Write down the listing again exactly as it appears below, without its pictures.

(Provided data Opens)

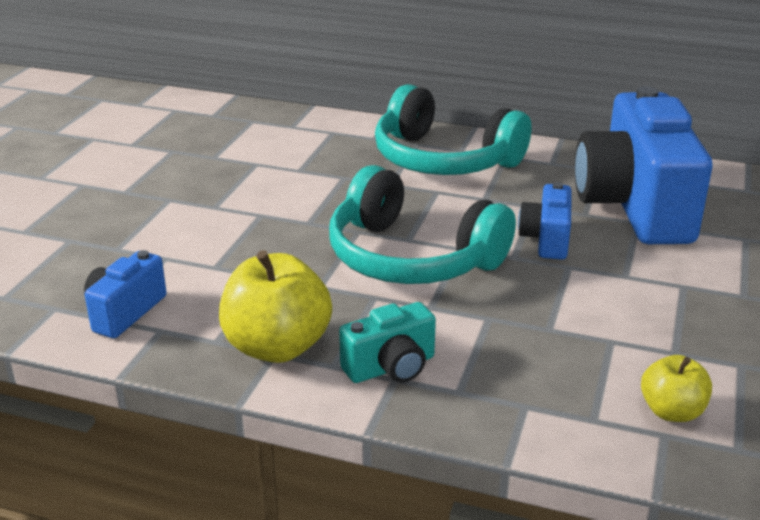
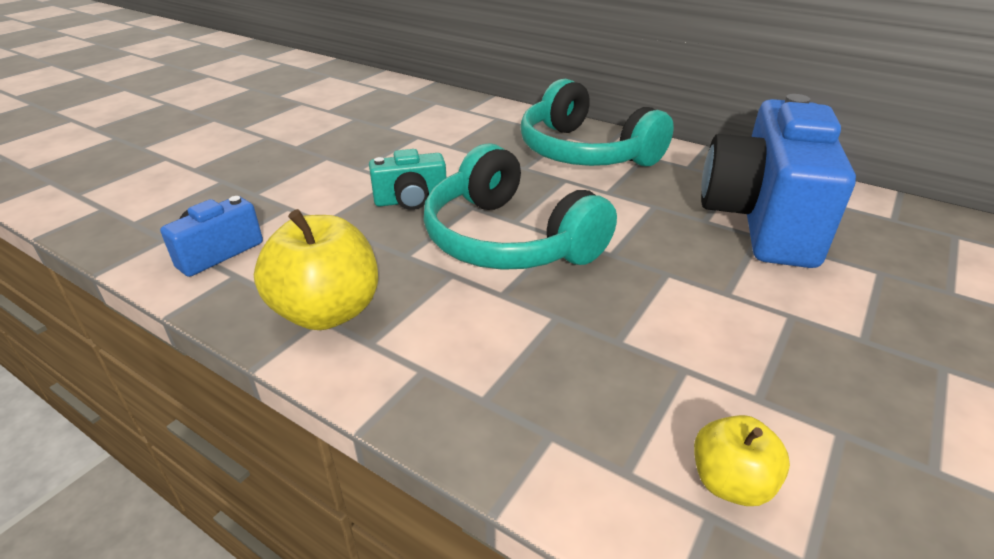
camera: 15 degrees right, 5 degrees up
(391, 367) = (426, 356): turquoise camera -> turquoise camera (411, 200)
(546, 239) = (654, 241): blue camera -> none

(Provided data Closes)

## [Result]
camera: 15 degrees right, 5 degrees up
(391, 367) = (426, 356): turquoise camera -> turquoise camera (411, 200)
(546, 239) = (654, 241): blue camera -> none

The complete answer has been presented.